→ **Extracted information**:
------------------------------------------------------------------------
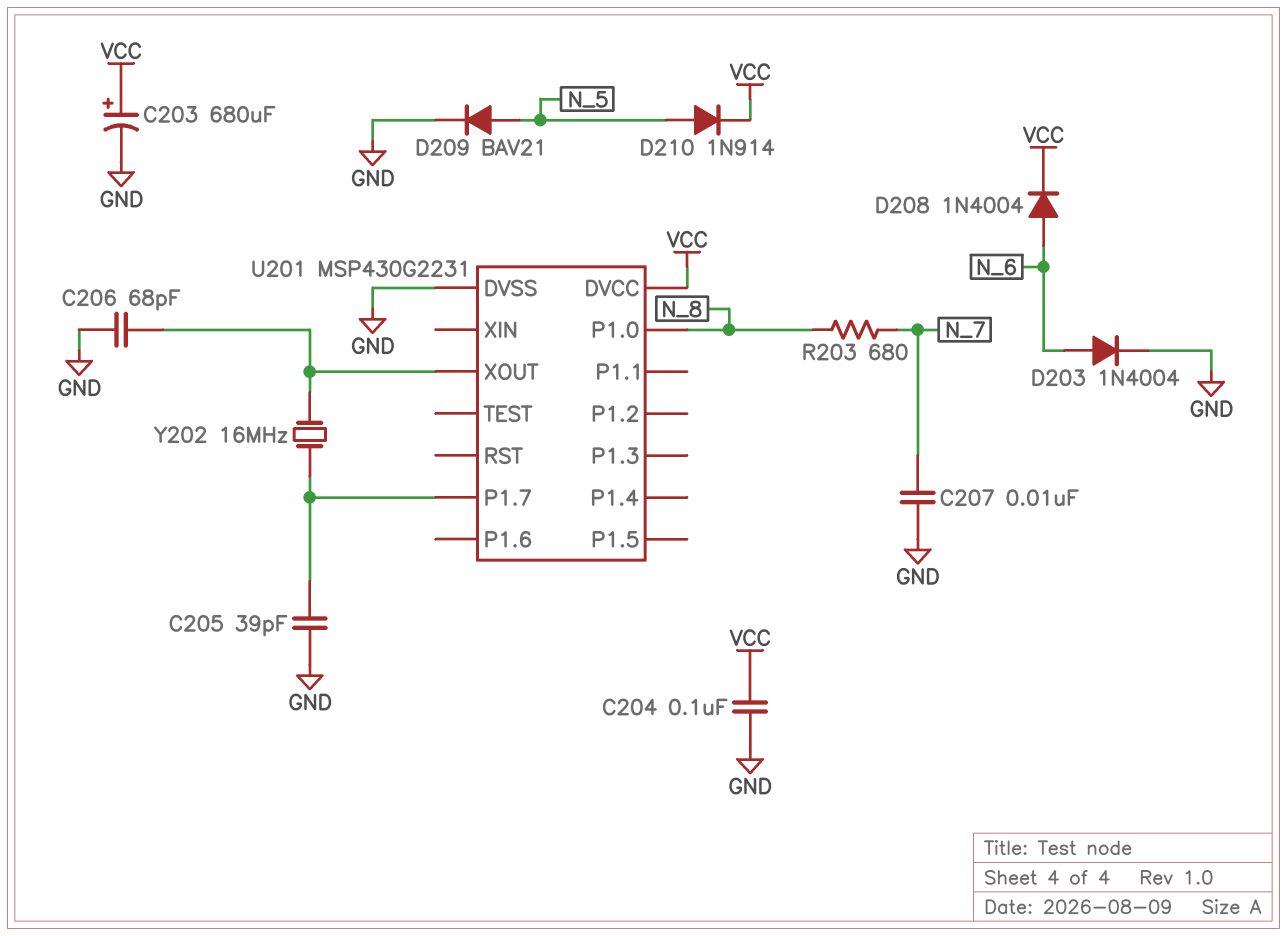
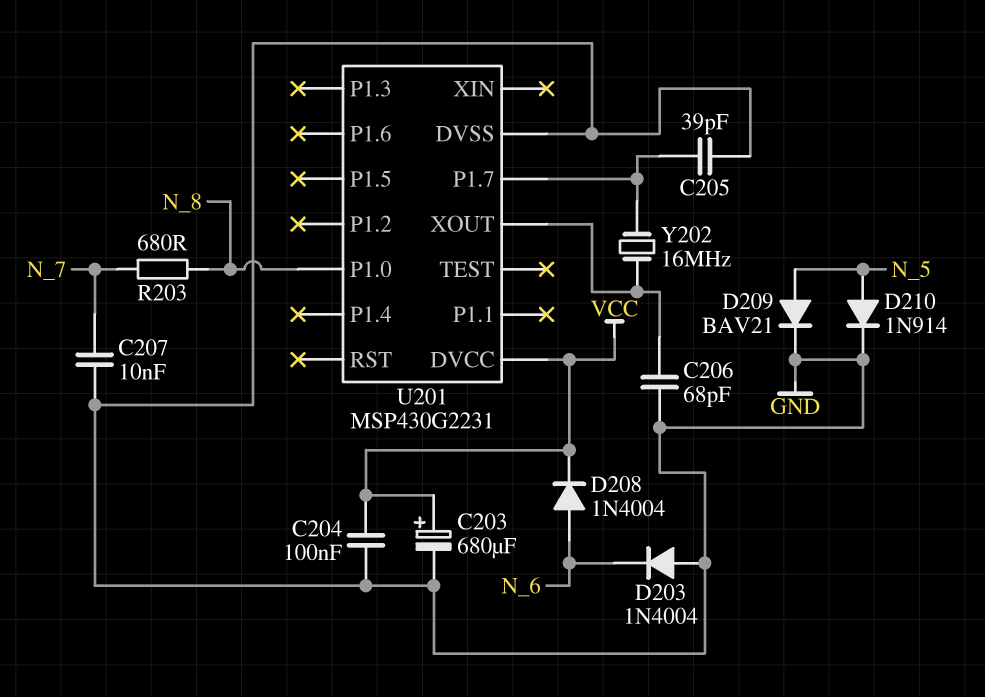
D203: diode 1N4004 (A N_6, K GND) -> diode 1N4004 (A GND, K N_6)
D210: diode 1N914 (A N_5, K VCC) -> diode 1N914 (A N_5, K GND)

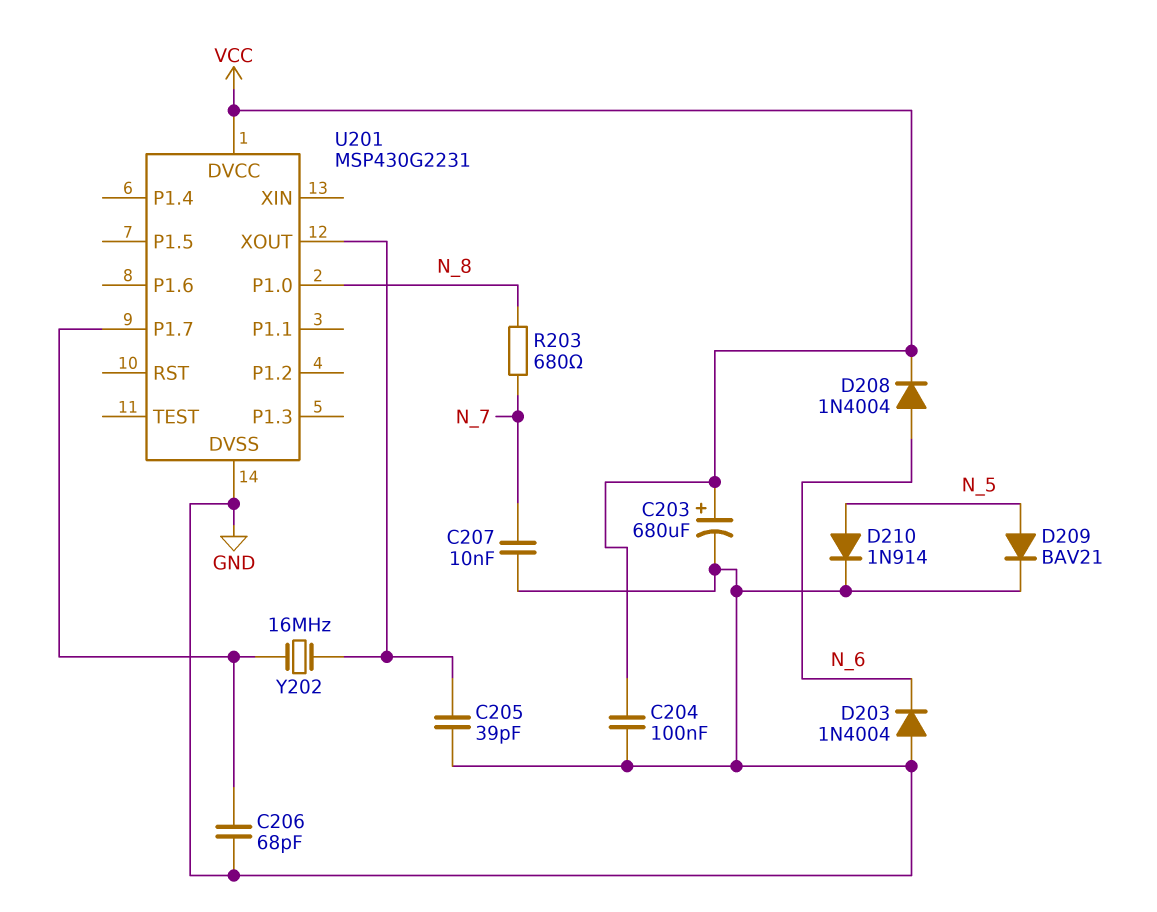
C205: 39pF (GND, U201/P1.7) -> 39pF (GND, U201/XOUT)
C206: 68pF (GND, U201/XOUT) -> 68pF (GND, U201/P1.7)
------------------------------------------------------------------------
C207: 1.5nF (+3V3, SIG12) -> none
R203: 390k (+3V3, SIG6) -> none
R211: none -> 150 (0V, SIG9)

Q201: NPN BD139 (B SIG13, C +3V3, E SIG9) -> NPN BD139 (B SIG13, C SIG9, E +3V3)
------------------------------------------------------------------------
→ **Task to complete**:
Exercise for the records above: copy only the lines from the one with "D203: diode 1N4004" to the one with "C206: 68pF (GND, U201/XOUT)", both ends kept, and drop the pictures.

→ **Your response**:
D203: diode 1N4004 (A N_6, K GND) -> diode 1N4004 (A GND, K N_6)
D210: diode 1N914 (A N_5, K VCC) -> diode 1N914 (A N_5, K GND)

C205: 39pF (GND, U201/P1.7) -> 39pF (GND, U201/XOUT)
C206: 68pF (GND, U201/XOUT) -> 68pF (GND, U201/P1.7)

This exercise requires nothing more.